*** INFORMATION PROVIDED ***

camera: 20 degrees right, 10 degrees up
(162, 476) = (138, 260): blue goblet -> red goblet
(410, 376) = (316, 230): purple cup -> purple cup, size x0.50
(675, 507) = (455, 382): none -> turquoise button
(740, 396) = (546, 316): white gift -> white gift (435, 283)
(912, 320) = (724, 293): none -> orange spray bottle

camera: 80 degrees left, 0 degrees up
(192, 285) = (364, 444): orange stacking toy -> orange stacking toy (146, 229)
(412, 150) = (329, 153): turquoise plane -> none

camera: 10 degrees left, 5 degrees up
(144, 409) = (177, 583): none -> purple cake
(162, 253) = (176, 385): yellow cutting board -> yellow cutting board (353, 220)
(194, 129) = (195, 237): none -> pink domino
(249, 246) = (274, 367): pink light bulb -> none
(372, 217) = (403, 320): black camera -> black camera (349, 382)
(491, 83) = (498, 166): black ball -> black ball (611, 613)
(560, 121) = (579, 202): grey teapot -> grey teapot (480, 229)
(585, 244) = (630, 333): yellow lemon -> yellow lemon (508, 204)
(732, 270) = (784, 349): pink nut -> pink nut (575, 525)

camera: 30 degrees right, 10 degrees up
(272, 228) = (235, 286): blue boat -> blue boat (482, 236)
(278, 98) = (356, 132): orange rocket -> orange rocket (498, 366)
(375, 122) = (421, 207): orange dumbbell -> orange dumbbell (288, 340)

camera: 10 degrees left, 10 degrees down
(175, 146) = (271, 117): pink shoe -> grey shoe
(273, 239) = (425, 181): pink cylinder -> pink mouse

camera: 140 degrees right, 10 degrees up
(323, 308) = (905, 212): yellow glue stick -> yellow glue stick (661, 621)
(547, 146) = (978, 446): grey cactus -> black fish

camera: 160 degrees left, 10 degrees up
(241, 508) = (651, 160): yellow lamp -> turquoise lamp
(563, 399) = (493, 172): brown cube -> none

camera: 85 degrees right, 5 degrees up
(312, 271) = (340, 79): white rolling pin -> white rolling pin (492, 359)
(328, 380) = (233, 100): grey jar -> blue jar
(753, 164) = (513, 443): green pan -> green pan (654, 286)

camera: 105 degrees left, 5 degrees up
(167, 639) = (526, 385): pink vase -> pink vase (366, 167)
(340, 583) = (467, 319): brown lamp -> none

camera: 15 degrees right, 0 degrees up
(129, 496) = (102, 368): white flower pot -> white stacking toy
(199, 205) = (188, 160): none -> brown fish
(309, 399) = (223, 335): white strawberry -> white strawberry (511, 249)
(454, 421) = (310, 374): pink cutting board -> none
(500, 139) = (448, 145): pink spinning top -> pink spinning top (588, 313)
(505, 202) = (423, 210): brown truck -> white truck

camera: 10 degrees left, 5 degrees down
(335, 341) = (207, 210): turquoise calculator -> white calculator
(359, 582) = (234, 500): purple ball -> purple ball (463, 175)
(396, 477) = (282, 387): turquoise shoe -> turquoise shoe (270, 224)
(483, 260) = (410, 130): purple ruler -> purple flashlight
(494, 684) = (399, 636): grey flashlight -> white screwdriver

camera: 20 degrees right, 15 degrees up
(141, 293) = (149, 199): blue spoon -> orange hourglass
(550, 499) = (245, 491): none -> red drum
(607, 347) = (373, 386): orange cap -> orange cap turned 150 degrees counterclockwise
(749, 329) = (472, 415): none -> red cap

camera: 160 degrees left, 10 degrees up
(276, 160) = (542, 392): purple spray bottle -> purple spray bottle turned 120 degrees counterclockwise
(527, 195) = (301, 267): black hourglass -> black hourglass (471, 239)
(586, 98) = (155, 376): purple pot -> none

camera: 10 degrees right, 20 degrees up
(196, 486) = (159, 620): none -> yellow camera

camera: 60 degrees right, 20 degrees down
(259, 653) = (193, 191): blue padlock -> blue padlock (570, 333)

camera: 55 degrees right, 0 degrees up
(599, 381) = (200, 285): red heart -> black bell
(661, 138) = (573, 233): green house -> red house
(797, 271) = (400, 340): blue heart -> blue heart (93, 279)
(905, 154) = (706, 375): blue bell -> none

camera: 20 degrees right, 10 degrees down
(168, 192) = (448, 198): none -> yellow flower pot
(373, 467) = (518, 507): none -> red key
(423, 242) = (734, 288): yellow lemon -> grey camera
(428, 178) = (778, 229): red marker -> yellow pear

***

◆ **WORK INSTRUCTIONS**: Count the lines above that include the word "hourglass". Reply with that number alone.

◆ **COMPLETED EXERCISE**: 2